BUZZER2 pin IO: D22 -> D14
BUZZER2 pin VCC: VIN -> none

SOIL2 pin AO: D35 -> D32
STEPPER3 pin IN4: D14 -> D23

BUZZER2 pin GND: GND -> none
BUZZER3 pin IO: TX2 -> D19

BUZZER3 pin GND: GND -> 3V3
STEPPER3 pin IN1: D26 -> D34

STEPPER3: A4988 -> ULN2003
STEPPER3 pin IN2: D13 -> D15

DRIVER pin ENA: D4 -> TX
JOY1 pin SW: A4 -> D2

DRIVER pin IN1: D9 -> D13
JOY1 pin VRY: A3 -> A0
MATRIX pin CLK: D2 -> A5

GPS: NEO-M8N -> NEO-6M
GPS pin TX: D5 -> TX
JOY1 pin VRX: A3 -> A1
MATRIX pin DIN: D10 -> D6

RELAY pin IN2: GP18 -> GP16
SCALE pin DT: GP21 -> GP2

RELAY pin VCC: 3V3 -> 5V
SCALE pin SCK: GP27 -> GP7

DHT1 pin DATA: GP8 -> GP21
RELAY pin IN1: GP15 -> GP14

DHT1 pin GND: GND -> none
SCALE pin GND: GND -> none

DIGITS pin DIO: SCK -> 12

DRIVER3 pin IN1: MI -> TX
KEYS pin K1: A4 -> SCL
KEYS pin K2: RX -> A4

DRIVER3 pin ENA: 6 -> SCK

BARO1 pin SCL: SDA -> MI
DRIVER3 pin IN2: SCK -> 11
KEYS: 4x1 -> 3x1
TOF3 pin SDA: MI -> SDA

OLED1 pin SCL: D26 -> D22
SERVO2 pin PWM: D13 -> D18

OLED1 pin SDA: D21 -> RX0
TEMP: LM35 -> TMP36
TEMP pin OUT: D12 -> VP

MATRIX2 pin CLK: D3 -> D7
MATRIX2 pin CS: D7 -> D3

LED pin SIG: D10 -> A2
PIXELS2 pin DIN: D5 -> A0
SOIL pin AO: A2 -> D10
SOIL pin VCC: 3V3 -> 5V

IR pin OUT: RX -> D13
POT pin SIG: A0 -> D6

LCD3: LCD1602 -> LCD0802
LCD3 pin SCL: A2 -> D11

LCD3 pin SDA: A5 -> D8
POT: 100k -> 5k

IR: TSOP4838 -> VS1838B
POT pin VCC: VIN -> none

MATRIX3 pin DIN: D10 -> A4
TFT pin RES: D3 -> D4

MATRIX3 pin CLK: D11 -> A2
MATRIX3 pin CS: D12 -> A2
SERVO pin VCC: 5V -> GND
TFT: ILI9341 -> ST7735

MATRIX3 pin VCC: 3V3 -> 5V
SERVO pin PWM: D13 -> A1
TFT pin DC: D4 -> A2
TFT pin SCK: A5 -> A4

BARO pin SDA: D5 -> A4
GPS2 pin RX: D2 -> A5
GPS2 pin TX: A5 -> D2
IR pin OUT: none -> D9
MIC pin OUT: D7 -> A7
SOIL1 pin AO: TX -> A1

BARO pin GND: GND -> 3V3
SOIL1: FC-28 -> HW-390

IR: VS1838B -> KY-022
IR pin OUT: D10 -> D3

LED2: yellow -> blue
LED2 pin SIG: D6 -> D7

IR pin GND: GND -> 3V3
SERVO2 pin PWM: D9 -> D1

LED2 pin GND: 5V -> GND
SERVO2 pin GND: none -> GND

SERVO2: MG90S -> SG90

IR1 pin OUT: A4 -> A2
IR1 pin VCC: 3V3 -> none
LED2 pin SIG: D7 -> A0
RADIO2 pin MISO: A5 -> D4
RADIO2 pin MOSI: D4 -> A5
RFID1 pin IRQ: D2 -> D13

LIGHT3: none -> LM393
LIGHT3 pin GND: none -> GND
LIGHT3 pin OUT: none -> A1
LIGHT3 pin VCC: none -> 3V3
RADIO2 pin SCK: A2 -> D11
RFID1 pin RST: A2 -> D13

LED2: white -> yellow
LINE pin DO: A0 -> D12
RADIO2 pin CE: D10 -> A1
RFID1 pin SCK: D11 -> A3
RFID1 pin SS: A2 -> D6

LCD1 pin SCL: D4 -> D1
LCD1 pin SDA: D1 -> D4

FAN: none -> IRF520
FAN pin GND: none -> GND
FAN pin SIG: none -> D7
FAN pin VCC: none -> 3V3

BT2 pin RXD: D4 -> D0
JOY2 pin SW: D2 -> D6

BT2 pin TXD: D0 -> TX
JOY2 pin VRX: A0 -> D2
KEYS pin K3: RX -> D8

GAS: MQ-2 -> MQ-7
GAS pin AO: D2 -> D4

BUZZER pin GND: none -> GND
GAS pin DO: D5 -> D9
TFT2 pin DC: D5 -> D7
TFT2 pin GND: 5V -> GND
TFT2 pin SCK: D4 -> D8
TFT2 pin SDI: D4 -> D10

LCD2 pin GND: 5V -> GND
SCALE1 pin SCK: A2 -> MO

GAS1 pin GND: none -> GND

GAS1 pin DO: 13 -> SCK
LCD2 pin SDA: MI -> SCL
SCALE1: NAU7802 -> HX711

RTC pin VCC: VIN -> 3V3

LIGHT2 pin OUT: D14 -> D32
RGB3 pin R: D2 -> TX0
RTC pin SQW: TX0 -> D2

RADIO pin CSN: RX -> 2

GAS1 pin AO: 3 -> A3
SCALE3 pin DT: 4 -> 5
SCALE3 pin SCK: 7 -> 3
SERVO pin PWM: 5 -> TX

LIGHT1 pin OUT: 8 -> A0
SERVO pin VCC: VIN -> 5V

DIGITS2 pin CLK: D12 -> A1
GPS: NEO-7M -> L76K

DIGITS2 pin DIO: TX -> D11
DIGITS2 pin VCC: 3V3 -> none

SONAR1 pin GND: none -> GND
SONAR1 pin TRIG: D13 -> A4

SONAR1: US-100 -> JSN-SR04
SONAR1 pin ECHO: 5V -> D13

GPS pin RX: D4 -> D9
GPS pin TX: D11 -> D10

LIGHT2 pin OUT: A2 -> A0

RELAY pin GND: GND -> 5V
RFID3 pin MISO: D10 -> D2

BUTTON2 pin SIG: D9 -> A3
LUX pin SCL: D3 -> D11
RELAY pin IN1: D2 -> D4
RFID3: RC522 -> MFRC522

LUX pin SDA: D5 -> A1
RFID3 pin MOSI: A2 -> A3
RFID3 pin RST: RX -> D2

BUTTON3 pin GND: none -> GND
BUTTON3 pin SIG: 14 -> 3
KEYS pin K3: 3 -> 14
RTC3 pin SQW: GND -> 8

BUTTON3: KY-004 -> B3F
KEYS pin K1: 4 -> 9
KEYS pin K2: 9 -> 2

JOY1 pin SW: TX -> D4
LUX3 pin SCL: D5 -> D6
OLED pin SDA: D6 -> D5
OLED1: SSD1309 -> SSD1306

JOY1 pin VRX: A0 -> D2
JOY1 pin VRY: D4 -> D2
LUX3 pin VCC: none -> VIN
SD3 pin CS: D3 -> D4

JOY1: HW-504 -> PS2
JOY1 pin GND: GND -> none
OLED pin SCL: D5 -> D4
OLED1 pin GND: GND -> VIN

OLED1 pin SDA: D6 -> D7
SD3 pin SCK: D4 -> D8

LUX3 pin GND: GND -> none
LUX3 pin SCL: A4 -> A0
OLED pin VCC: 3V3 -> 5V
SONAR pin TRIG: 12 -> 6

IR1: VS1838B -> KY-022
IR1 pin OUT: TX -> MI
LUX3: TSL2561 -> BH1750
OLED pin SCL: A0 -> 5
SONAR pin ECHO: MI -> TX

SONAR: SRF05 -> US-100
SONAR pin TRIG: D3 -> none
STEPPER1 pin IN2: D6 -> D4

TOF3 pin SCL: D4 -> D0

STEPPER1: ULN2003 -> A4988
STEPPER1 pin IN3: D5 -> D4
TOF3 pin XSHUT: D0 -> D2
————
Go through the records above and copy every line holding the word "MISO".

RADIO2 pin MISO: A5 -> D4
RFID3 pin MISO: D10 -> D2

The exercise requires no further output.